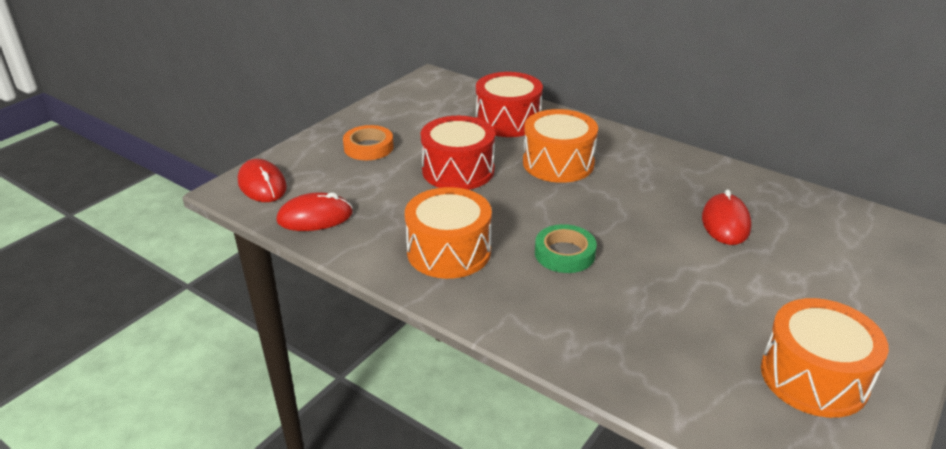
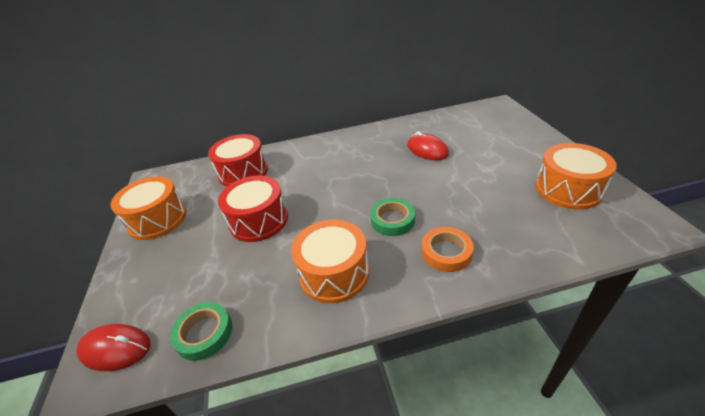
camera: 45 degrees left, 5 degrees up
(315, 217) = (204, 333): red mouse -> green tape
(368, 147) = (171, 251): orange tape -> orange tape (446, 252)
(558, 163) = (309, 176): orange drum -> orange drum (158, 219)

--- --- ---

Directions = All of the data above needs to be given again exactly. Leave out each image.

Answer section =
camera: 45 degrees left, 5 degrees up
(315, 217) = (204, 333): red mouse -> green tape
(368, 147) = (171, 251): orange tape -> orange tape (446, 252)
(558, 163) = (309, 176): orange drum -> orange drum (158, 219)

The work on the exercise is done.